◆ Task
Output only the lines of the entries that follow, starting at the one with "DIGITS pin DIO: 7 -> 10" and running down to the one with "KEYS2 pin K2: TX2 -> D25", both included and unchanged.
*** Opening Source records ***
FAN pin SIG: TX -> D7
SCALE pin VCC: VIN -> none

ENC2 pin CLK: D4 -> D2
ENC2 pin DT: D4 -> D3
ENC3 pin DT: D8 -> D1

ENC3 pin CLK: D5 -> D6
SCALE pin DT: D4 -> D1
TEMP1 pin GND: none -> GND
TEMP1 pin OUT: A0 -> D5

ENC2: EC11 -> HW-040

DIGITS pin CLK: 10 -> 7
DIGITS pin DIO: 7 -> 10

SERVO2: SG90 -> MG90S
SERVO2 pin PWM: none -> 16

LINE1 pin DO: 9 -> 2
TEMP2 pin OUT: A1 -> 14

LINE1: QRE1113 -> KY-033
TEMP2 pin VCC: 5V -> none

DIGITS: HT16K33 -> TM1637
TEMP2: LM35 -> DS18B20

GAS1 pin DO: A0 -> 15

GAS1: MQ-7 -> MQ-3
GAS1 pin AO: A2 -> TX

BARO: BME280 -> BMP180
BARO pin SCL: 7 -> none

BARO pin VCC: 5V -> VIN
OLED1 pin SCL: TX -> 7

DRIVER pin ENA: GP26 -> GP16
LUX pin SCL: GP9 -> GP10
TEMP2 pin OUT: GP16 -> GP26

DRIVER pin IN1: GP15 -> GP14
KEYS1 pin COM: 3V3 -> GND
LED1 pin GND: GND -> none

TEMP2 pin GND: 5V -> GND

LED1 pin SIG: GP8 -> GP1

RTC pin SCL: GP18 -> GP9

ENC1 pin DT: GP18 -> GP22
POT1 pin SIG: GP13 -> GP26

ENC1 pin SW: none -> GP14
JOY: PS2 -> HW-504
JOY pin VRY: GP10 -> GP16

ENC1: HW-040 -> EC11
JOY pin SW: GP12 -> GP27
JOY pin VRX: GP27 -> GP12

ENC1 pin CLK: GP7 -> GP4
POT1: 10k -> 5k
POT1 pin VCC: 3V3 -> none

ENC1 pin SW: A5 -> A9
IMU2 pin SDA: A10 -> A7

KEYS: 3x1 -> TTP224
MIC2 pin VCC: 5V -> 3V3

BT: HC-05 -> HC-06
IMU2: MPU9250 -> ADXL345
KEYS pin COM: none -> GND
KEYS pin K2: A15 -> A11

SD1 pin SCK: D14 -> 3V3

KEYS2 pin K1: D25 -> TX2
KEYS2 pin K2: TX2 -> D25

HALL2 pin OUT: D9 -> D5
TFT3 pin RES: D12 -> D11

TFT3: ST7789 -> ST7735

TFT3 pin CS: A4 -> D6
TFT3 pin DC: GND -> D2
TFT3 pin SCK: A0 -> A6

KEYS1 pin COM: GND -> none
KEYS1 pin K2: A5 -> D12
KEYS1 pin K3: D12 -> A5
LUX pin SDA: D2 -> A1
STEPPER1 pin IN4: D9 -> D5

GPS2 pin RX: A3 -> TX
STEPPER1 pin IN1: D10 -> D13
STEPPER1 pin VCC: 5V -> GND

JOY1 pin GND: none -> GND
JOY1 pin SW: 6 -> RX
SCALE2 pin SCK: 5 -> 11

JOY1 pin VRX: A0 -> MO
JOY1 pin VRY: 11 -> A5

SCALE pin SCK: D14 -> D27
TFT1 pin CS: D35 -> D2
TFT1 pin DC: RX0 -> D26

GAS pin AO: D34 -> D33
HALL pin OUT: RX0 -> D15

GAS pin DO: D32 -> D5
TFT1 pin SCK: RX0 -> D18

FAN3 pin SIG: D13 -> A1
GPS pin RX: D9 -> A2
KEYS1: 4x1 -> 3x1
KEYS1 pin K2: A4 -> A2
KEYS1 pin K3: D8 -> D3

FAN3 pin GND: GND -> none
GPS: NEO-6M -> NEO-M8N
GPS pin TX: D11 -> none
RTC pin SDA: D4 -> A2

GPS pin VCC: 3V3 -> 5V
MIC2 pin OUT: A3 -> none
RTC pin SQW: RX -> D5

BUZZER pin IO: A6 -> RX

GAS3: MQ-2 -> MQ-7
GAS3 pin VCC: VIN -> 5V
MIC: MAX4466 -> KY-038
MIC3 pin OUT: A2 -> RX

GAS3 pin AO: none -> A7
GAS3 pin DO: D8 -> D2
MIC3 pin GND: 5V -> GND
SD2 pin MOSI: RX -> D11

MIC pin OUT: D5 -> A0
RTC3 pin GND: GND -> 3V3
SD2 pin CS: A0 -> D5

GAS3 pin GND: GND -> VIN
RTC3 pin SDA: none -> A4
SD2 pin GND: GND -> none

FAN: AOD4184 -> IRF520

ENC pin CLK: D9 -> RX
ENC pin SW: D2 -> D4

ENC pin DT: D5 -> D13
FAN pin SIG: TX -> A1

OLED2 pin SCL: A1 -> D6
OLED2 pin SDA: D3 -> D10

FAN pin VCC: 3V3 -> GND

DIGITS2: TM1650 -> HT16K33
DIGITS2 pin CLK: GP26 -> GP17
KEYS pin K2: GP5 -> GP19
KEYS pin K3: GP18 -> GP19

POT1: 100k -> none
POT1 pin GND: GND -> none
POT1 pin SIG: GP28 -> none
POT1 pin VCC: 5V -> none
*** Closing Source records ***
◆ Output for this task
DIGITS pin DIO: 7 -> 10

SERVO2: SG90 -> MG90S
SERVO2 pin PWM: none -> 16

LINE1 pin DO: 9 -> 2
TEMP2 pin OUT: A1 -> 14

LINE1: QRE1113 -> KY-033
TEMP2 pin VCC: 5V -> none

DIGITS: HT16K33 -> TM1637
TEMP2: LM35 -> DS18B20

GAS1 pin DO: A0 -> 15

GAS1: MQ-7 -> MQ-3
GAS1 pin AO: A2 -> TX

BARO: BME280 -> BMP180
BARO pin SCL: 7 -> none

BARO pin VCC: 5V -> VIN
OLED1 pin SCL: TX -> 7

DRIVER pin ENA: GP26 -> GP16
LUX pin SCL: GP9 -> GP10
TEMP2 pin OUT: GP16 -> GP26

DRIVER pin IN1: GP15 -> GP14
KEYS1 pin COM: 3V3 -> GND
LED1 pin GND: GND -> none

TEMP2 pin GND: 5V -> GND

LED1 pin SIG: GP8 -> GP1

RTC pin SCL: GP18 -> GP9

ENC1 pin DT: GP18 -> GP22
POT1 pin SIG: GP13 -> GP26

ENC1 pin SW: none -> GP14
JOY: PS2 -> HW-504
JOY pin VRY: GP10 -> GP16

ENC1: HW-040 -> EC11
JOY pin SW: GP12 -> GP27
JOY pin VRX: GP27 -> GP12

ENC1 pin CLK: GP7 -> GP4
POT1: 10k -> 5k
POT1 pin VCC: 3V3 -> none

ENC1 pin SW: A5 -> A9
IMU2 pin SDA: A10 -> A7

KEYS: 3x1 -> TTP224
MIC2 pin VCC: 5V -> 3V3

BT: HC-05 -> HC-06
IMU2: MPU9250 -> ADXL345
KEYS pin COM: none -> GND
KEYS pin K2: A15 -> A11

SD1 pin SCK: D14 -> 3V3

KEYS2 pin K1: D25 -> TX2
KEYS2 pin K2: TX2 -> D25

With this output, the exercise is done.